'''

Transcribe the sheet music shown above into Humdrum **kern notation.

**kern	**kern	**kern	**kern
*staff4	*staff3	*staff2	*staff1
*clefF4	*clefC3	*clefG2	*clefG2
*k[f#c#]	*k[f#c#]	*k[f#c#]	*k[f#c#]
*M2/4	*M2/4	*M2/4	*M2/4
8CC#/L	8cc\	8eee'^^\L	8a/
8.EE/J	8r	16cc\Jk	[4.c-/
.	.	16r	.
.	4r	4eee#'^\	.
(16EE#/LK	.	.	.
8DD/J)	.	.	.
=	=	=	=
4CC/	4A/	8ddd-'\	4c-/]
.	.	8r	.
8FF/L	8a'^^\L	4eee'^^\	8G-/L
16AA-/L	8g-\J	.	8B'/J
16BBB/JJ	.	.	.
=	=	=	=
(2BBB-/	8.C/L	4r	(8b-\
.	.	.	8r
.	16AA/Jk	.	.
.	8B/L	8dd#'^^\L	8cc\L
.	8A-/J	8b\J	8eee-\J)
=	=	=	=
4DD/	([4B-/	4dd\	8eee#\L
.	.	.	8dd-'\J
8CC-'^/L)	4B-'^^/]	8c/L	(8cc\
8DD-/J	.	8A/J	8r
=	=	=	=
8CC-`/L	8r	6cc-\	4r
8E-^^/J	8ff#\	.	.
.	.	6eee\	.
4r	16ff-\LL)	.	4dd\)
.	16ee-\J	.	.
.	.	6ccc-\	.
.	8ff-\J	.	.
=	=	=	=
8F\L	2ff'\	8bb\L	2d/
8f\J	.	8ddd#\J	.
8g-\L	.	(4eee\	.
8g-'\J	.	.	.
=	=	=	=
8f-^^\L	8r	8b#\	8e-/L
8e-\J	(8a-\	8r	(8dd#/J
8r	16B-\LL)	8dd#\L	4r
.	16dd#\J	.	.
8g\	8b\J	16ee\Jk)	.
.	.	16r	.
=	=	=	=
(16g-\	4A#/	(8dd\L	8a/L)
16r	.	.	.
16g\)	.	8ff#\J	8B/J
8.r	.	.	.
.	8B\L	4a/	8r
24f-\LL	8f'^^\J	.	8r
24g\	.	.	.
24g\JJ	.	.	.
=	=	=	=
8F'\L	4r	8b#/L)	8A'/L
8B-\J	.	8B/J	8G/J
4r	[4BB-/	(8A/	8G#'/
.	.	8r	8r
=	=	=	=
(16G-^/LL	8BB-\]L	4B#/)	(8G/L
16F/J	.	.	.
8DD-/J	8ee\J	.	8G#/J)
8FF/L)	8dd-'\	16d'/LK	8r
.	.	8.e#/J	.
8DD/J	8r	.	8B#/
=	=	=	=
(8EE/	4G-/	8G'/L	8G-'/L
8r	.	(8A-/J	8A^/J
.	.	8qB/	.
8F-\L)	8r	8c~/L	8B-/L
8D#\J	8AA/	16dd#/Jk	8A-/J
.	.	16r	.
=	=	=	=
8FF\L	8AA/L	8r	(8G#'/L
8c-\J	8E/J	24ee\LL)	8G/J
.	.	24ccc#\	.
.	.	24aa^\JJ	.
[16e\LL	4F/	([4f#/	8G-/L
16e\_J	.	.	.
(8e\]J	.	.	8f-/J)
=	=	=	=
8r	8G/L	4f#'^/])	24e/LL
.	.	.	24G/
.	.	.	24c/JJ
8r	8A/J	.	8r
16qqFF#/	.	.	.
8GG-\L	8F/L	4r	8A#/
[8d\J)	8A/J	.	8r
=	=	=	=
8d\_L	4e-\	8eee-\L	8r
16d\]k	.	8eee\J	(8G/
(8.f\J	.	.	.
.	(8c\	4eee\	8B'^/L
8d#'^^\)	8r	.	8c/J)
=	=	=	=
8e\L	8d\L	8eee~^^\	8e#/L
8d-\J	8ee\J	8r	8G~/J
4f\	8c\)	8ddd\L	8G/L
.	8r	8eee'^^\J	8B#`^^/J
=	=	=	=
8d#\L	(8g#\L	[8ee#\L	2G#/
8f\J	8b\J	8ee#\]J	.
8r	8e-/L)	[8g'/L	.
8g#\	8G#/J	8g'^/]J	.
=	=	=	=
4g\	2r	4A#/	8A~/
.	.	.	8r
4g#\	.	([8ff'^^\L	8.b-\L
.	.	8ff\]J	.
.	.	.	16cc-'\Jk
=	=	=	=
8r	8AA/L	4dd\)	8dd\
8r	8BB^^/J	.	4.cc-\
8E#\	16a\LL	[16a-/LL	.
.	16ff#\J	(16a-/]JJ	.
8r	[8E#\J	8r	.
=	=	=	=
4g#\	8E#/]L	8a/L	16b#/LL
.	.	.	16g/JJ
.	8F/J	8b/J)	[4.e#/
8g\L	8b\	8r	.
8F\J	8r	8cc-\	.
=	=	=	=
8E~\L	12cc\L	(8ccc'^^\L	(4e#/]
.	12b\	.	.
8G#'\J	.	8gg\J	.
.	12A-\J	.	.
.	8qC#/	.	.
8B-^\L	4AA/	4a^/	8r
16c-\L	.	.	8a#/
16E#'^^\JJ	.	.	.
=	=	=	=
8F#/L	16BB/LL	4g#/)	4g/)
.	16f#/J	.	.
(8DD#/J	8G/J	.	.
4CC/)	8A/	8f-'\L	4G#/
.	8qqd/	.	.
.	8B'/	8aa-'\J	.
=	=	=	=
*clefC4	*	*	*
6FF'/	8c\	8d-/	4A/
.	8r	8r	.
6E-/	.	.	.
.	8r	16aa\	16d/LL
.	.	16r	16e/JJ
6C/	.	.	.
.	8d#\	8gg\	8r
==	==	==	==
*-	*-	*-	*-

'''

What to work on:
Report every line in the items above that contains the string "kern". Case counts.

Task solution:
Transcribe the sheet music shown above into Humdrum **kern notation.
**kern	**kern	**kern	**kern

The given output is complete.